* [Task objective]:
Only one span belongs in the answer: the line holding "U101 pin K: 5V -> GND" through the last line of the entries below, retyped exactly.

= = = = = = =

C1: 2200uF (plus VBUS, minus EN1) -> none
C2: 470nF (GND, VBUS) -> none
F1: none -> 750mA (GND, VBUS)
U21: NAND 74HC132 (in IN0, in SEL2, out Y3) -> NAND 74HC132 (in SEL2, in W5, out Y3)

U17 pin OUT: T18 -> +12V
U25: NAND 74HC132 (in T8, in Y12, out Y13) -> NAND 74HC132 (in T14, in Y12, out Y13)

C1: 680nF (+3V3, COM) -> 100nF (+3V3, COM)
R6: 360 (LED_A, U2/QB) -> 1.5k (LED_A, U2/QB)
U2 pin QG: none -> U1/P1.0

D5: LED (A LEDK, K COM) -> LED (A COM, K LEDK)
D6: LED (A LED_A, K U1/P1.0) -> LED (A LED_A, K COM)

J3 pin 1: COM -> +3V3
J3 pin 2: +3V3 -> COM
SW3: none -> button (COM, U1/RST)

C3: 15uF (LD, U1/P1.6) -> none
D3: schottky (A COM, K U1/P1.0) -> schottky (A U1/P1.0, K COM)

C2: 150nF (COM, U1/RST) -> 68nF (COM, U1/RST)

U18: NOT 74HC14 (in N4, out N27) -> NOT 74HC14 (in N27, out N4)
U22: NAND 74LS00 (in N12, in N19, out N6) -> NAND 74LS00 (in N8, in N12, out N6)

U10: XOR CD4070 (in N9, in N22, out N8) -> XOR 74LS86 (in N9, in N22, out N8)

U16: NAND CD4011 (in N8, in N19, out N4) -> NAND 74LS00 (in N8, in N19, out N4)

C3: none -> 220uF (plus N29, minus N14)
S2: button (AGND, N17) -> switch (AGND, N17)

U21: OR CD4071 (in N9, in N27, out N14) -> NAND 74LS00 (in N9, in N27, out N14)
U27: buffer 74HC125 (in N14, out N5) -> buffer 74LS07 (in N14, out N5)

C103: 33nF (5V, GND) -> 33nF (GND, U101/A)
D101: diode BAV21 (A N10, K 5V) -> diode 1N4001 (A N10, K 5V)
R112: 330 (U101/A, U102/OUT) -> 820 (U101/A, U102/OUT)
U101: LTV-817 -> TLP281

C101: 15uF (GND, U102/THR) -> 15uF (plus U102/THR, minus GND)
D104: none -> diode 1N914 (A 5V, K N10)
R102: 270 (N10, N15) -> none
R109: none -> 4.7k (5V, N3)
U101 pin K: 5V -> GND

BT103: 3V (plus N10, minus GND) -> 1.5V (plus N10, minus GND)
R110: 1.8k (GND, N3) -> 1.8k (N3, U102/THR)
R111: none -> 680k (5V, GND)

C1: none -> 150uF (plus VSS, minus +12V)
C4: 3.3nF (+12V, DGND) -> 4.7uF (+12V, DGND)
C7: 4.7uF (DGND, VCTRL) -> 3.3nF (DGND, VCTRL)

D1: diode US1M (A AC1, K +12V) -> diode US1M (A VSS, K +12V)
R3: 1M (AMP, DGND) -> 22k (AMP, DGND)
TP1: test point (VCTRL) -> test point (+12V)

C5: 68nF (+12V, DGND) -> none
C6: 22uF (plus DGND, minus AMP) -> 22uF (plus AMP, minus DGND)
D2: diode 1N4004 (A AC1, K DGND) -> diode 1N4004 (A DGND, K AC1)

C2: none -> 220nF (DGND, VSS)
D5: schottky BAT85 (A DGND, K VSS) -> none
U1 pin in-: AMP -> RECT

= = = = = = =

* [Solution to this problem]:
U101 pin K: 5V -> GND

BT103: 3V (plus N10, minus GND) -> 1.5V (plus N10, minus GND)
R110: 1.8k (GND, N3) -> 1.8k (N3, U102/THR)
R111: none -> 680k (5V, GND)

C1: none -> 150uF (plus VSS, minus +12V)
C4: 3.3nF (+12V, DGND) -> 4.7uF (+12V, DGND)
C7: 4.7uF (DGND, VCTRL) -> 3.3nF (DGND, VCTRL)

D1: diode US1M (A AC1, K +12V) -> diode US1M (A VSS, K +12V)
R3: 1M (AMP, DGND) -> 22k (AMP, DGND)
TP1: test point (VCTRL) -> test point (+12V)

C5: 68nF (+12V, DGND) -> none
C6: 22uF (plus DGND, minus AMP) -> 22uF (plus AMP, minus DGND)
D2: diode 1N4004 (A AC1, K DGND) -> diode 1N4004 (A DGND, K AC1)

C2: none -> 220nF (DGND, VSS)
D5: schottky BAT85 (A DGND, K VSS) -> none
U1 pin in-: AMP -> RECT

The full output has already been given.